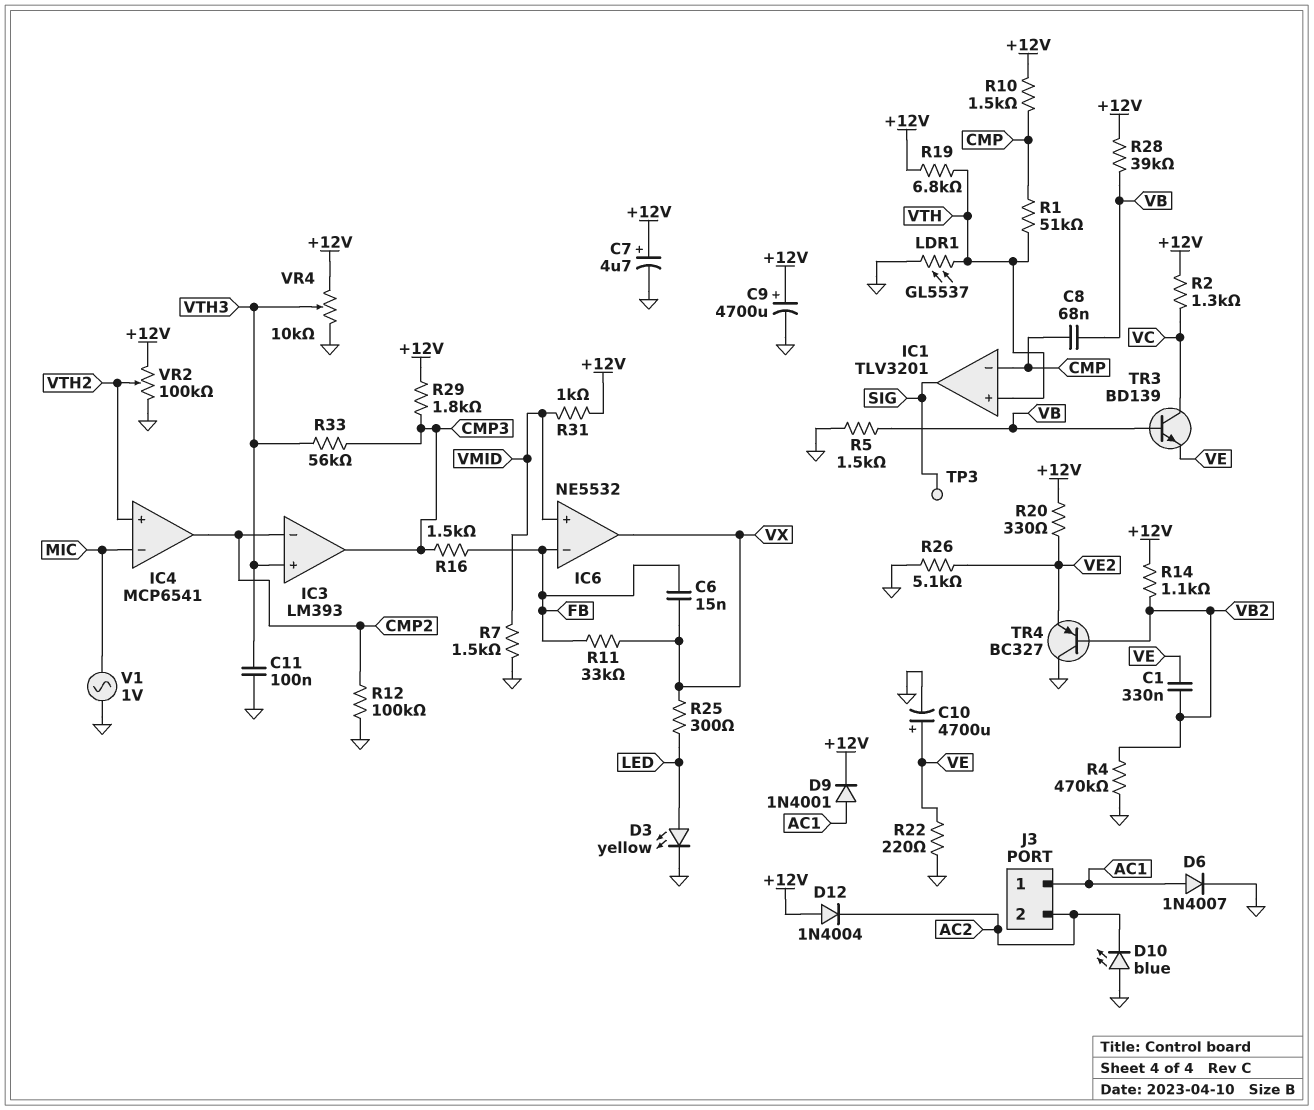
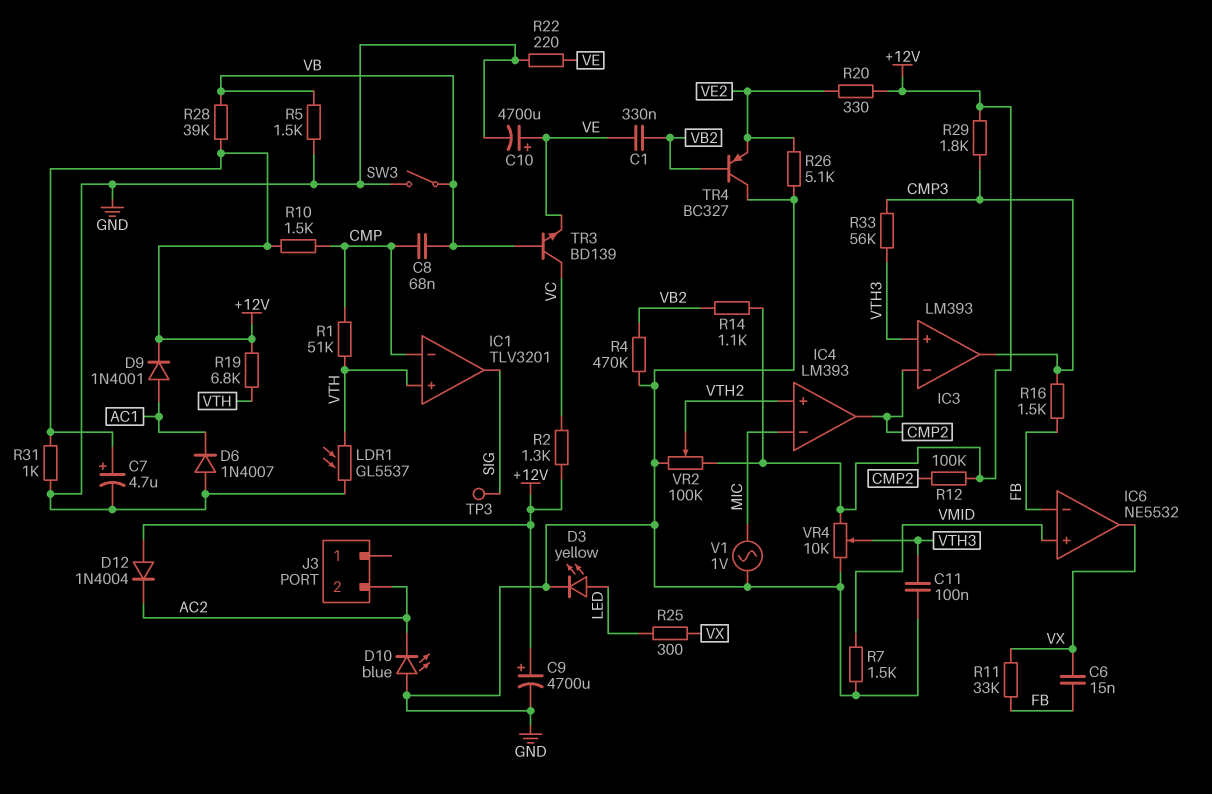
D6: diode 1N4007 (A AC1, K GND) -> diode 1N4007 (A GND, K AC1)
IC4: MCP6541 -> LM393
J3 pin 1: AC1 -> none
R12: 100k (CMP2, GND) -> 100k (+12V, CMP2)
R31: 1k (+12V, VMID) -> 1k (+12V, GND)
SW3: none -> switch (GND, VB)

...

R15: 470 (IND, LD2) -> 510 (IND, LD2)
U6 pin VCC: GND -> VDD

...

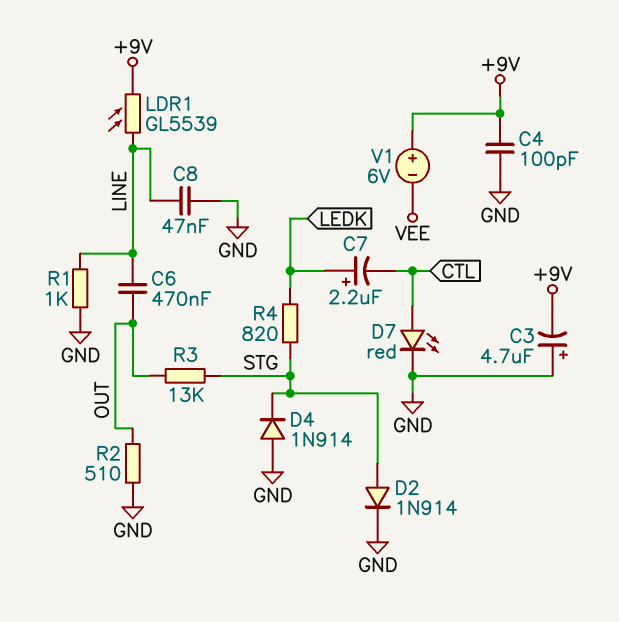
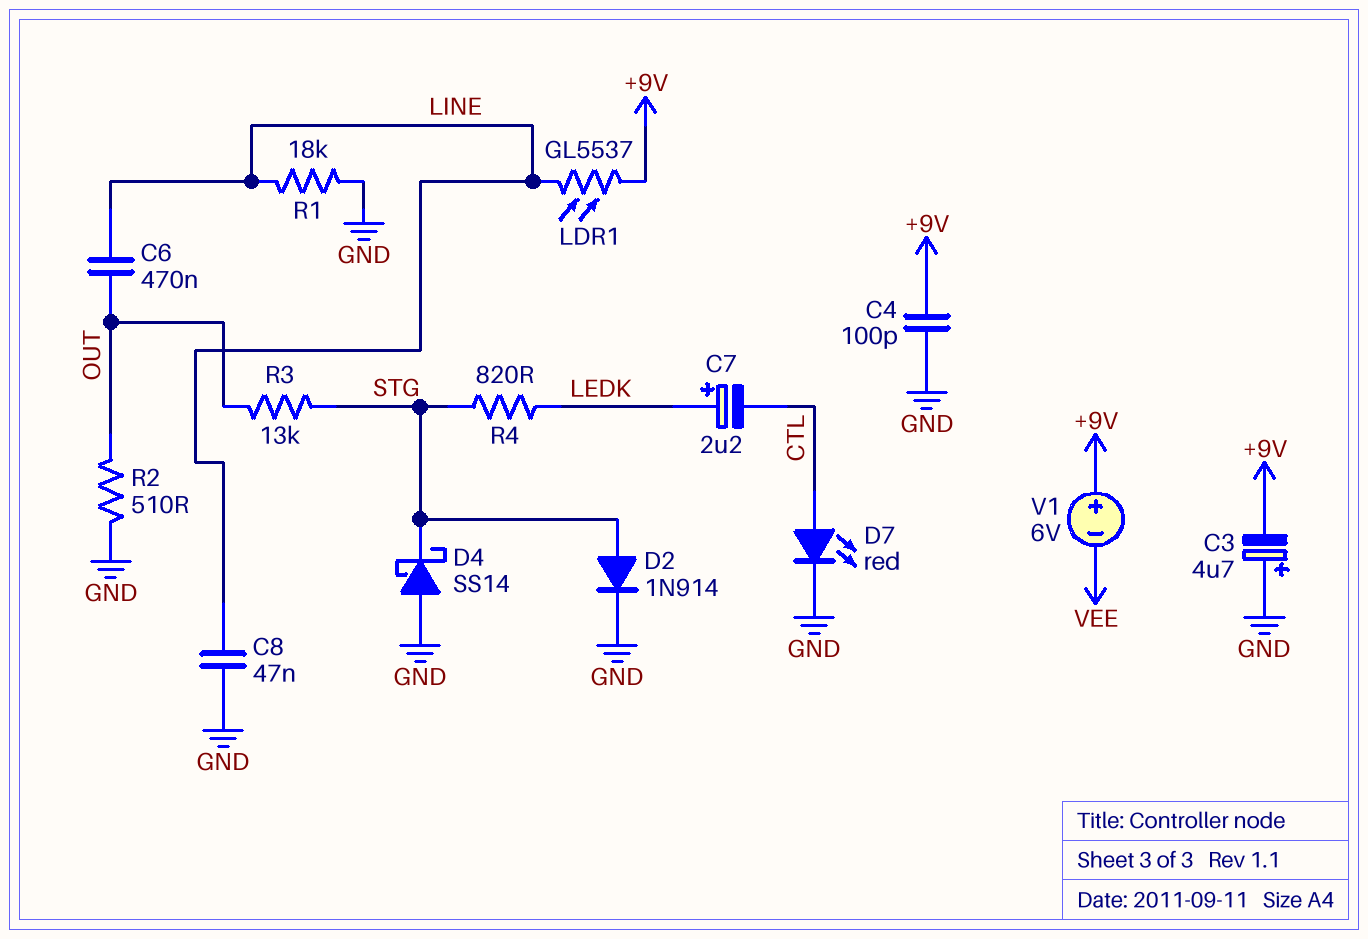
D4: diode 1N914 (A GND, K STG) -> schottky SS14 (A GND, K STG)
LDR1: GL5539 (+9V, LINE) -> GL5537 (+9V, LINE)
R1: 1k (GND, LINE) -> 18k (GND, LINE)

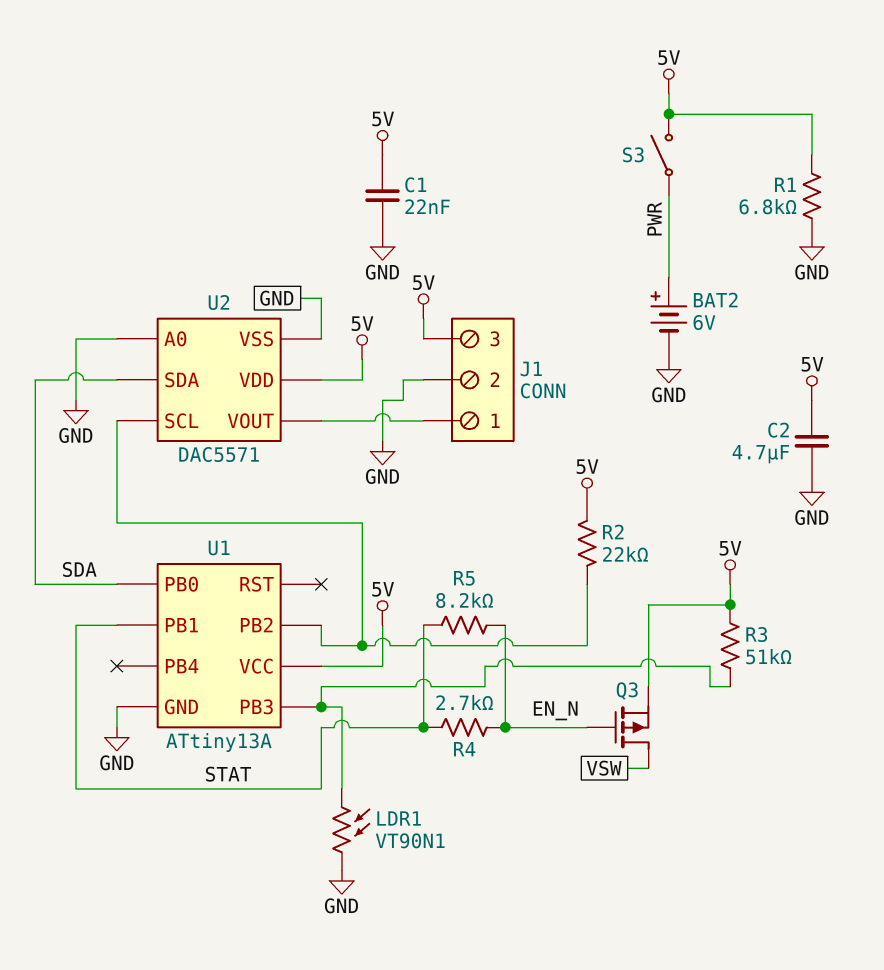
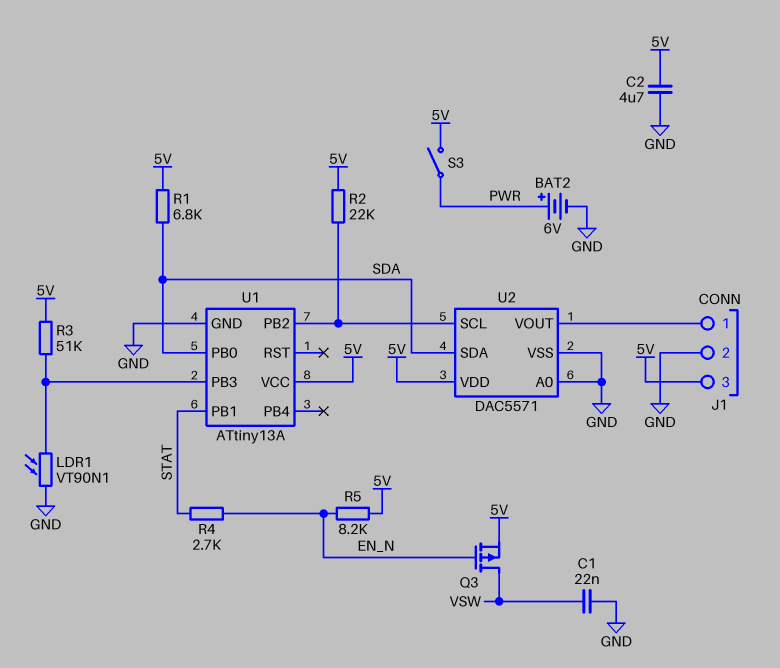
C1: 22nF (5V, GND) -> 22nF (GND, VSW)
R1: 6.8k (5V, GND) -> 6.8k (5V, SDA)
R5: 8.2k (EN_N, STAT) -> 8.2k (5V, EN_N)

• _Task objective_
Looking at the data above, write out exactly the lines that start at the one containing "D6: diode 1N4007" and end at the one containing "SW3: none -> switch (GND, VB)"; include both and nothing beyond.

• _Written answer_
D6: diode 1N4007 (A AC1, K GND) -> diode 1N4007 (A GND, K AC1)
IC4: MCP6541 -> LM393
J3 pin 1: AC1 -> none
R12: 100k (CMP2, GND) -> 100k (+12V, CMP2)
R31: 1k (+12V, VMID) -> 1k (+12V, GND)
SW3: none -> switch (GND, VB)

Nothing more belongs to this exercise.